[Provided records — start]

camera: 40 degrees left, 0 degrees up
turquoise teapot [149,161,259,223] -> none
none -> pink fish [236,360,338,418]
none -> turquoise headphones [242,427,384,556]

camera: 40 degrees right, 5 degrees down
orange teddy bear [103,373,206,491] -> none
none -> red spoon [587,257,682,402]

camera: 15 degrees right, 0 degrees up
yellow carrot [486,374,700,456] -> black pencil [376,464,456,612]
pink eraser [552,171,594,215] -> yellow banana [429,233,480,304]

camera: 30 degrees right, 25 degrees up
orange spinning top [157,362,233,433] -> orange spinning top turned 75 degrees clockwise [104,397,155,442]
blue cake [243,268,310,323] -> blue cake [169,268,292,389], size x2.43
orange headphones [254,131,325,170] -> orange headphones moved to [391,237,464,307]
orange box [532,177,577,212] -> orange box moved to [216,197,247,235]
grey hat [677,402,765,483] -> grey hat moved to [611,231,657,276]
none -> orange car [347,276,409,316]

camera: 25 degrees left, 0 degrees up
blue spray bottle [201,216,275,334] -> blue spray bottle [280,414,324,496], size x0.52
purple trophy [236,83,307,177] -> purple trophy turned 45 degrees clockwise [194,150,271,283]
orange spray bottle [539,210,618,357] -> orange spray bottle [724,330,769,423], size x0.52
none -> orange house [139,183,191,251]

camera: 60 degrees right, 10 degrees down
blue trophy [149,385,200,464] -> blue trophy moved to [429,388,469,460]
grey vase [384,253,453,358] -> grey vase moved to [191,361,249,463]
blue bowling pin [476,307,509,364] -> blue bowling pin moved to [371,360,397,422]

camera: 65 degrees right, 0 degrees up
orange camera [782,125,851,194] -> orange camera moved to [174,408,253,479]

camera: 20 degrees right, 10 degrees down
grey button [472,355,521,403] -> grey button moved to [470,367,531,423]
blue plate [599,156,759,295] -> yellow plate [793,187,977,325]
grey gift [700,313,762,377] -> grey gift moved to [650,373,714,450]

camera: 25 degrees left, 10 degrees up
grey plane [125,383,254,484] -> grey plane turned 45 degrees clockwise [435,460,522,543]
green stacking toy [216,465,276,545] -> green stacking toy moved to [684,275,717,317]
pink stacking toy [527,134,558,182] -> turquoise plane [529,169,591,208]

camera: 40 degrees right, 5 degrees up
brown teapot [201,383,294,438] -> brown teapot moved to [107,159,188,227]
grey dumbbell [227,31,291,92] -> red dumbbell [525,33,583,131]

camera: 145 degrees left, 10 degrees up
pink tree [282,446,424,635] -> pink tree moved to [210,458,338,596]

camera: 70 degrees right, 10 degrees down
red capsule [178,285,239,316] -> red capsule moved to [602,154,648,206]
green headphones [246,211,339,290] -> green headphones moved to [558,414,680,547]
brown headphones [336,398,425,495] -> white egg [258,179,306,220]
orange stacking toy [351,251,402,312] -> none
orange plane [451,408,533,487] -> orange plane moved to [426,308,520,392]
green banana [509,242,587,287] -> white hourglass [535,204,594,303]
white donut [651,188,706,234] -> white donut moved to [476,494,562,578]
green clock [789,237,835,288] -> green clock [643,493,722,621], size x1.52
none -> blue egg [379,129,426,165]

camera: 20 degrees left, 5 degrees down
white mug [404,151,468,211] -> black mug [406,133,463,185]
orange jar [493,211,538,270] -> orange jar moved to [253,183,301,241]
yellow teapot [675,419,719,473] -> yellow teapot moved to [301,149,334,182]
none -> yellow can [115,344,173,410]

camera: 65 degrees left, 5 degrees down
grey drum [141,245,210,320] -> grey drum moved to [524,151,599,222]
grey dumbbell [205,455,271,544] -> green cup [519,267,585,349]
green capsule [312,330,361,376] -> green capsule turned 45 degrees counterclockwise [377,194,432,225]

[Provided records — finish]

§ What you need to do: Output, please, only the lines running from the start of the entries through the line that contains "pink stacking toy", including both of those lines.

§ Response to the exercise:
camera: 40 degrees left, 0 degrees up
turquoise teapot [149,161,259,223] -> none
none -> pink fish [236,360,338,418]
none -> turquoise headphones [242,427,384,556]

camera: 40 degrees right, 5 degrees down
orange teddy bear [103,373,206,491] -> none
none -> red spoon [587,257,682,402]

camera: 15 degrees right, 0 degrees up
yellow carrot [486,374,700,456] -> black pencil [376,464,456,612]
pink eraser [552,171,594,215] -> yellow banana [429,233,480,304]

camera: 30 degrees right, 25 degrees up
orange spinning top [157,362,233,433] -> orange spinning top turned 75 degrees clockwise [104,397,155,442]
blue cake [243,268,310,323] -> blue cake [169,268,292,389], size x2.43
orange headphones [254,131,325,170] -> orange headphones moved to [391,237,464,307]
orange box [532,177,577,212] -> orange box moved to [216,197,247,235]
grey hat [677,402,765,483] -> grey hat moved to [611,231,657,276]
none -> orange car [347,276,409,316]

camera: 25 degrees left, 0 degrees up
blue spray bottle [201,216,275,334] -> blue spray bottle [280,414,324,496], size x0.52
purple trophy [236,83,307,177] -> purple trophy turned 45 degrees clockwise [194,150,271,283]
orange spray bottle [539,210,618,357] -> orange spray bottle [724,330,769,423], size x0.52
none -> orange house [139,183,191,251]

camera: 60 degrees right, 10 degrees down
blue trophy [149,385,200,464] -> blue trophy moved to [429,388,469,460]
grey vase [384,253,453,358] -> grey vase moved to [191,361,249,463]
blue bowling pin [476,307,509,364] -> blue bowling pin moved to [371,360,397,422]

camera: 65 degrees right, 0 degrees up
orange camera [782,125,851,194] -> orange camera moved to [174,408,253,479]

camera: 20 degrees right, 10 degrees down
grey button [472,355,521,403] -> grey button moved to [470,367,531,423]
blue plate [599,156,759,295] -> yellow plate [793,187,977,325]
grey gift [700,313,762,377] -> grey gift moved to [650,373,714,450]

camera: 25 degrees left, 10 degrees up
grey plane [125,383,254,484] -> grey plane turned 45 degrees clockwise [435,460,522,543]
green stacking toy [216,465,276,545] -> green stacking toy moved to [684,275,717,317]
pink stacking toy [527,134,558,182] -> turquoise plane [529,169,591,208]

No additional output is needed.